↓↓↓

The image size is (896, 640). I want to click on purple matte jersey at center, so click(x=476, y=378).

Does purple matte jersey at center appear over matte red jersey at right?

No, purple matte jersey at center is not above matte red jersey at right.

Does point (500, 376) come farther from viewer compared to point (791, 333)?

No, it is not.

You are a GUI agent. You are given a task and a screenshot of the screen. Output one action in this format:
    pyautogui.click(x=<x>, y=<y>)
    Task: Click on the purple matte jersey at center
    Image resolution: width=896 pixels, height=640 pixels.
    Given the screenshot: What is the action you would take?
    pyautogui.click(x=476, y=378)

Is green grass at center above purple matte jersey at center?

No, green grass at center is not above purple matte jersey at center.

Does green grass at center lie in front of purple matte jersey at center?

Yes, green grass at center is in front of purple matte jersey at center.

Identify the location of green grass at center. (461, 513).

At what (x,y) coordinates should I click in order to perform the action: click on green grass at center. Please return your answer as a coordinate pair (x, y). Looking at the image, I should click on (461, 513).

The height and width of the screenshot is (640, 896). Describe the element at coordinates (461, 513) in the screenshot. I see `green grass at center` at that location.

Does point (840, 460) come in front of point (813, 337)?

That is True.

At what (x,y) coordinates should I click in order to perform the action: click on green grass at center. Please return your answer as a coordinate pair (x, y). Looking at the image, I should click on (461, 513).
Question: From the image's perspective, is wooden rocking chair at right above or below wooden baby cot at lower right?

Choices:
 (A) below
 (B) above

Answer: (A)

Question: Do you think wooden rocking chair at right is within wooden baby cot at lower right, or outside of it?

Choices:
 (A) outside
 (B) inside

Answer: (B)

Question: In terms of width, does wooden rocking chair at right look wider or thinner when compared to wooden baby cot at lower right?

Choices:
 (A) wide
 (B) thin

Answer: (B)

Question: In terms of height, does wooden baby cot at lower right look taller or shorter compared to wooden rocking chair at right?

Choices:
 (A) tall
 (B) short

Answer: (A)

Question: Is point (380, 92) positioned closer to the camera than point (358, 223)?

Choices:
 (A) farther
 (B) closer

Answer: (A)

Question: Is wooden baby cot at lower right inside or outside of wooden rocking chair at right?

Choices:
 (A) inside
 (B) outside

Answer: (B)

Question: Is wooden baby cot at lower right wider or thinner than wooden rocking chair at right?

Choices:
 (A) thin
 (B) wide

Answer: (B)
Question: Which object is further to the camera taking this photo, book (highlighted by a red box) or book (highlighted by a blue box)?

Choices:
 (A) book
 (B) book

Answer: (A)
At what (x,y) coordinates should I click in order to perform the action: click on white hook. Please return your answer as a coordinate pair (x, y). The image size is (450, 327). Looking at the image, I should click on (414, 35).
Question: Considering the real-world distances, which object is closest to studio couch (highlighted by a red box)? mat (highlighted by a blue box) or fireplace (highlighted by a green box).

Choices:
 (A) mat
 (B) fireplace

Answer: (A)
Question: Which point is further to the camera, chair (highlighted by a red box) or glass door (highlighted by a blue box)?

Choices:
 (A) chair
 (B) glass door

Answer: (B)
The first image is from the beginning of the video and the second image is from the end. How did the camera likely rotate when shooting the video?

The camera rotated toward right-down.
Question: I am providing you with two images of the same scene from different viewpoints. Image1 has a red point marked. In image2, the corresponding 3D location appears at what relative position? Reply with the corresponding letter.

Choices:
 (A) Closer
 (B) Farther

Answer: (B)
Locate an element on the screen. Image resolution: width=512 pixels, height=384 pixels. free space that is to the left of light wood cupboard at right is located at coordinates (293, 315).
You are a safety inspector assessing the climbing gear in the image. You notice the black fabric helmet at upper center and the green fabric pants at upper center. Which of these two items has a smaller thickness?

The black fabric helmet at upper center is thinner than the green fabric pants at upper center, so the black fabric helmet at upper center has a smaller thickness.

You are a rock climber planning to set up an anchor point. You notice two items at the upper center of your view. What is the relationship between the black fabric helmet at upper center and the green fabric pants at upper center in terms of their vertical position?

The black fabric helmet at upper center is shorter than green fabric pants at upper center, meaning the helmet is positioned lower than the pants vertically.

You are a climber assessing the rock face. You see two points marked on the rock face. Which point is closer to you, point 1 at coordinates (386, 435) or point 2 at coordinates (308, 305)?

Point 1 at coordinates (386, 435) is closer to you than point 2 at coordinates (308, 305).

↑↑↑

Copy all of these records out word for word.

The image size is (896, 640). I want to click on purple matte jersey at center, so click(x=476, y=378).

Does purple matte jersey at center appear over matte red jersey at right?

No, purple matte jersey at center is not above matte red jersey at right.

Does point (500, 376) come farther from viewer compared to point (791, 333)?

No, it is not.

You are a GUI agent. You are given a task and a screenshot of the screen. Output one action in this format:
    pyautogui.click(x=<x>, y=<y>)
    Task: Click on the purple matte jersey at center
    Image resolution: width=896 pixels, height=640 pixels.
    Given the screenshot: What is the action you would take?
    pyautogui.click(x=476, y=378)

Is green grass at center above purple matte jersey at center?

No, green grass at center is not above purple matte jersey at center.

Does green grass at center lie in front of purple matte jersey at center?

Yes, green grass at center is in front of purple matte jersey at center.

Identify the location of green grass at center. (461, 513).

At what (x,y) coordinates should I click in order to perform the action: click on green grass at center. Please return your answer as a coordinate pair (x, y). Looking at the image, I should click on (461, 513).

The height and width of the screenshot is (640, 896). Describe the element at coordinates (461, 513) in the screenshot. I see `green grass at center` at that location.

Does point (840, 460) come in front of point (813, 337)?

That is True.

At what (x,y) coordinates should I click in order to perform the action: click on green grass at center. Please return your answer as a coordinate pair (x, y). Looking at the image, I should click on (461, 513).
Question: From the image's perspective, is wooden rocking chair at right above or below wooden baby cot at lower right?

Choices:
 (A) below
 (B) above

Answer: (A)

Question: Do you think wooden rocking chair at right is within wooden baby cot at lower right, or outside of it?

Choices:
 (A) outside
 (B) inside

Answer: (B)

Question: In terms of width, does wooden rocking chair at right look wider or thinner when compared to wooden baby cot at lower right?

Choices:
 (A) wide
 (B) thin

Answer: (B)

Question: In terms of height, does wooden baby cot at lower right look taller or shorter compared to wooden rocking chair at right?

Choices:
 (A) tall
 (B) short

Answer: (A)

Question: Is point (380, 92) positioned closer to the camera than point (358, 223)?

Choices:
 (A) farther
 (B) closer

Answer: (A)

Question: Is wooden baby cot at lower right inside or outside of wooden rocking chair at right?

Choices:
 (A) inside
 (B) outside

Answer: (B)

Question: Is wooden baby cot at lower right wider or thinner than wooden rocking chair at right?

Choices:
 (A) thin
 (B) wide

Answer: (B)
Question: Which object is further to the camera taking this photo, book (highlighted by a red box) or book (highlighted by a blue box)?

Choices:
 (A) book
 (B) book

Answer: (A)
At what (x,y) coordinates should I click in order to perform the action: click on white hook. Please return your answer as a coordinate pair (x, y). The image size is (450, 327). Looking at the image, I should click on (414, 35).
Question: Considering the real-world distances, which object is closest to studio couch (highlighted by a red box)? mat (highlighted by a blue box) or fireplace (highlighted by a green box).

Choices:
 (A) mat
 (B) fireplace

Answer: (A)
Question: Which point is further to the camera, chair (highlighted by a red box) or glass door (highlighted by a blue box)?

Choices:
 (A) chair
 (B) glass door

Answer: (B)
The first image is from the beginning of the video and the second image is from the end. How did the camera likely rotate when shooting the video?

The camera rotated toward right-down.
Question: I am providing you with two images of the same scene from different viewpoints. Image1 has a red point marked. In image2, the corresponding 3D location appears at what relative position? Reply with the corresponding letter.

Choices:
 (A) Closer
 (B) Farther

Answer: (B)
Locate an element on the screen. Image resolution: width=512 pixels, height=384 pixels. free space that is to the left of light wood cupboard at right is located at coordinates (293, 315).
You are a safety inspector assessing the climbing gear in the image. You notice the black fabric helmet at upper center and the green fabric pants at upper center. Which of these two items has a smaller thickness?

The black fabric helmet at upper center is thinner than the green fabric pants at upper center, so the black fabric helmet at upper center has a smaller thickness.

You are a rock climber planning to set up an anchor point. You notice two items at the upper center of your view. What is the relationship between the black fabric helmet at upper center and the green fabric pants at upper center in terms of their vertical position?

The black fabric helmet at upper center is shorter than green fabric pants at upper center, meaning the helmet is positioned lower than the pants vertically.

You are a climber assessing the rock face. You see two points marked on the rock face. Which point is closer to you, point 1 at coordinates (386, 435) or point 2 at coordinates (308, 305)?

Point 1 at coordinates (386, 435) is closer to you than point 2 at coordinates (308, 305).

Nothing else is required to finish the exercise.